* **Aim of the exercise**:
Pictures are to be excluded. Please print only the lines from the one containing "lampe de poche (vert)" through the end of the data, exactly as they appear.

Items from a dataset
►

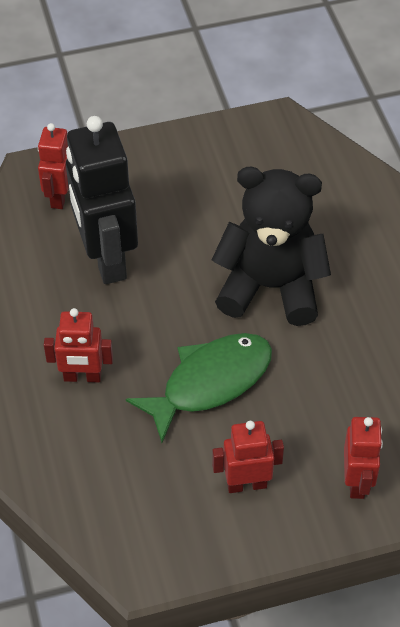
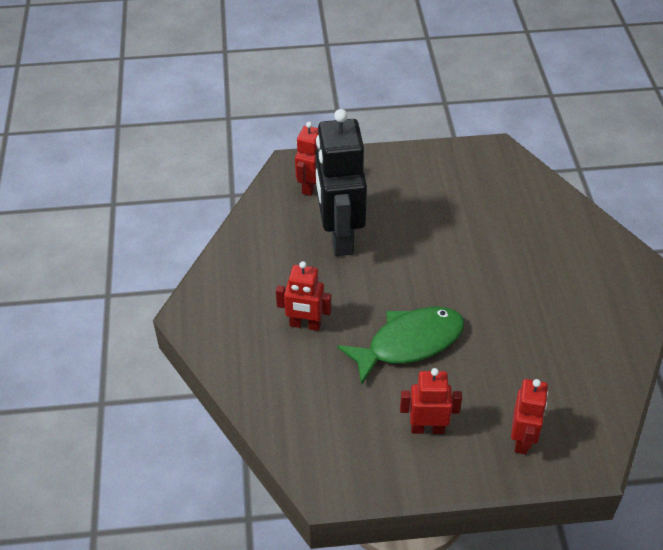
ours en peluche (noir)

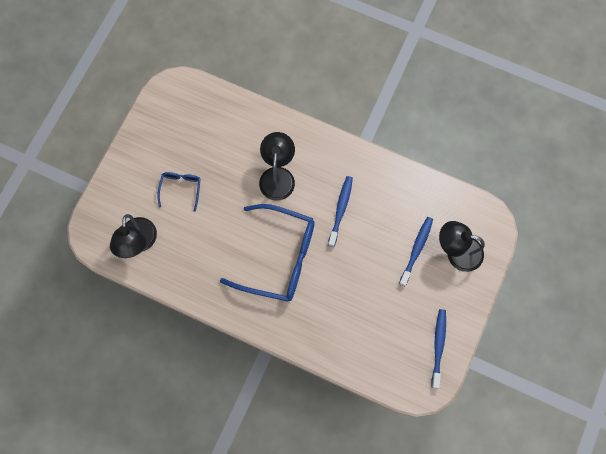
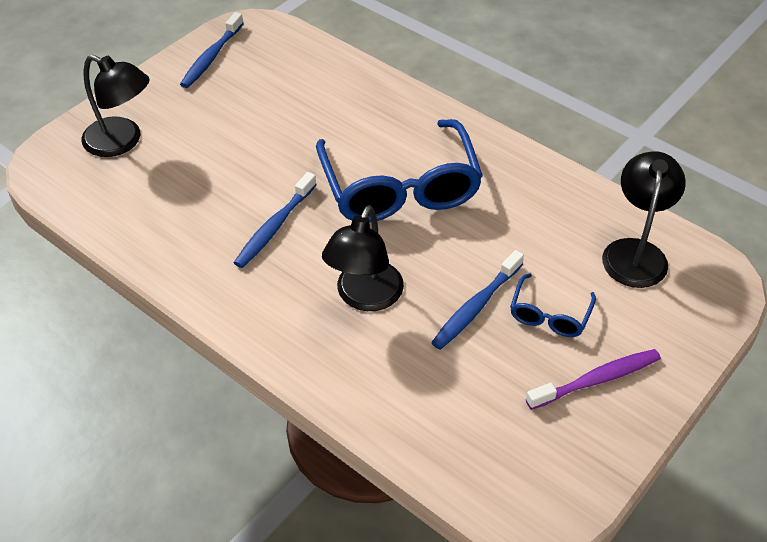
lunettes (bleu) (no. 1 from left); brosse à dents (bleu) (no. 3 from left); brosse à dents (violet)

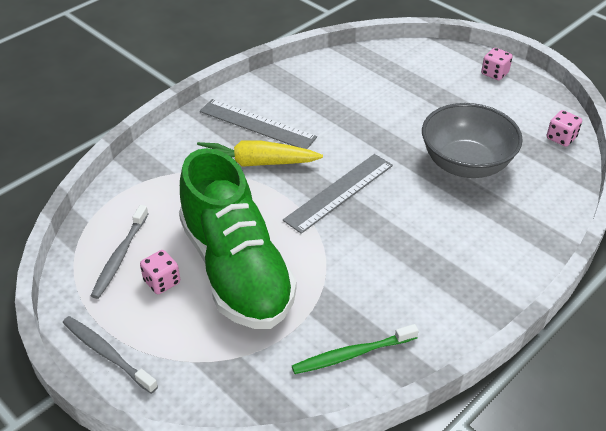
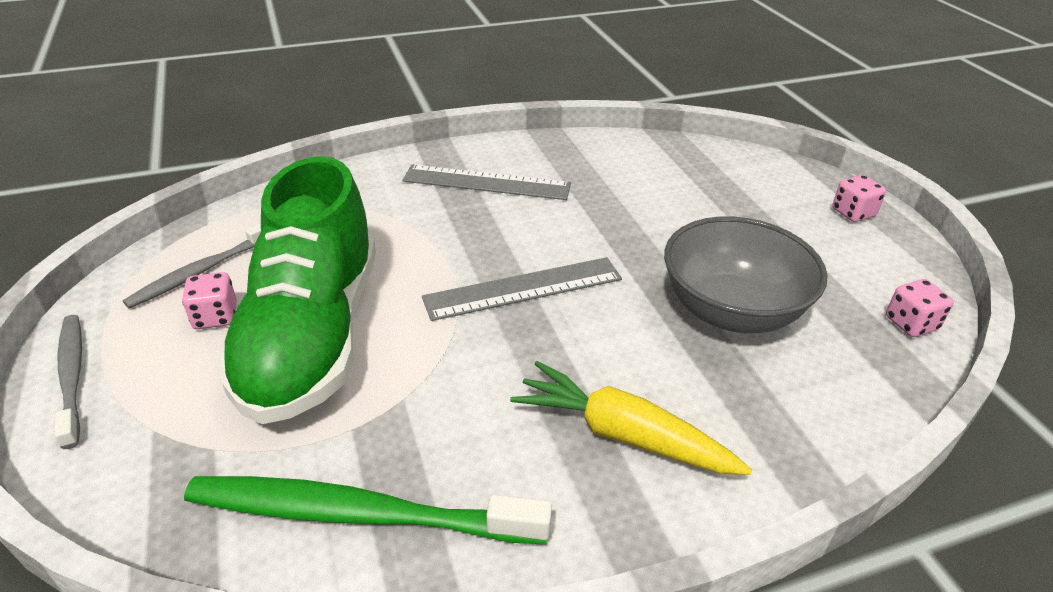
règle (gris) (no. 1 from left); carotte (jaune); brosse à dents (vert)

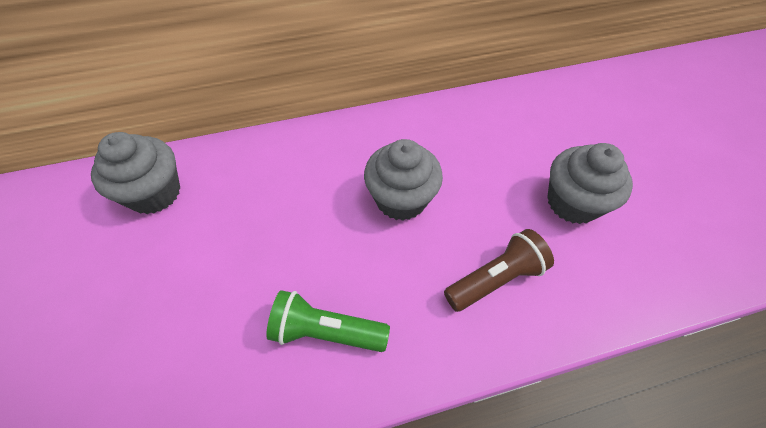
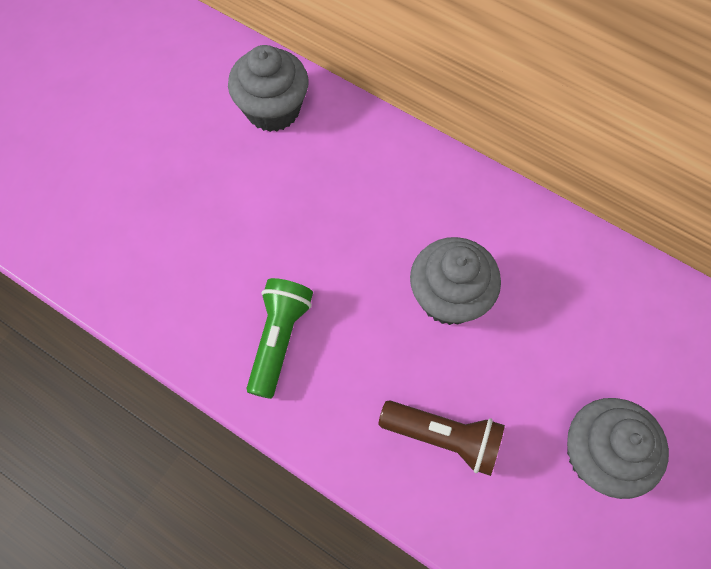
lampe de poche (vert)

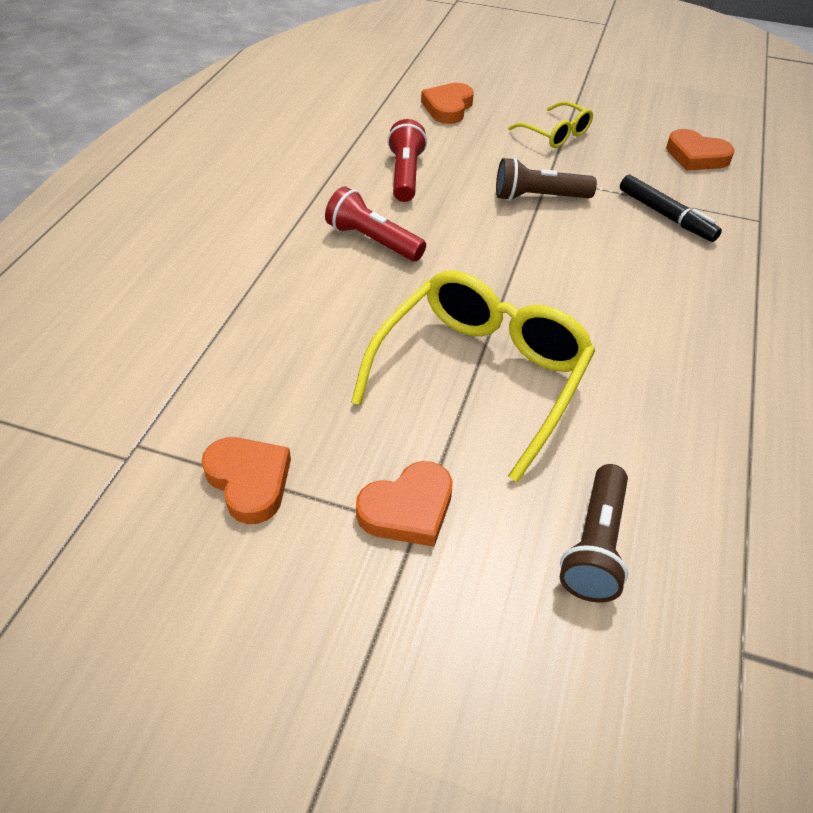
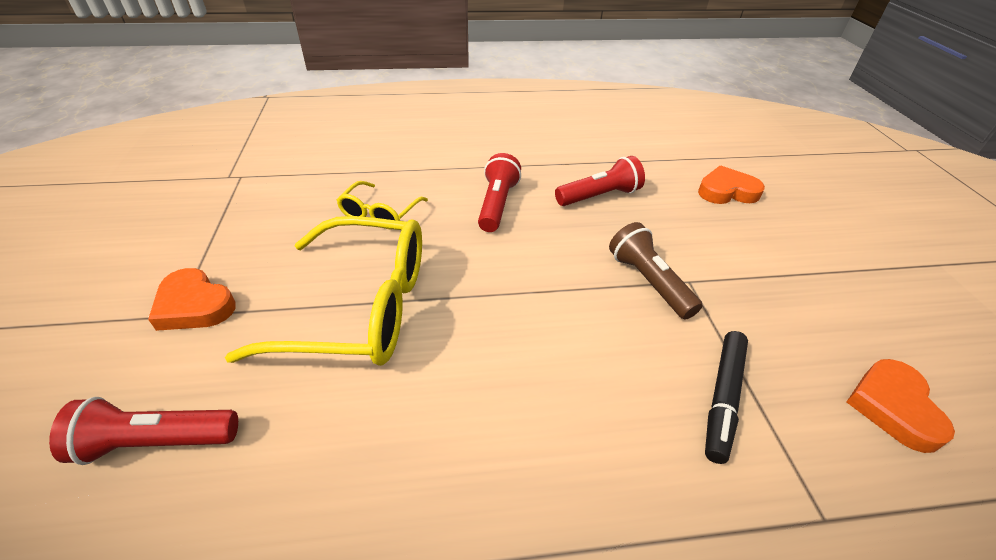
lunettes (jaune) (no. 2 from left); cœur (orange) (no. 1 from left in the first image); lampe de poche (rouge) (no. 1 from left)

◄

* **Result of the exercise**:
lampe de poche (vert)

lunettes (jaune) (no. 2 from left); cœur (orange) (no. 1 from left in the first image); lampe de poche (rouge) (no. 1 from left)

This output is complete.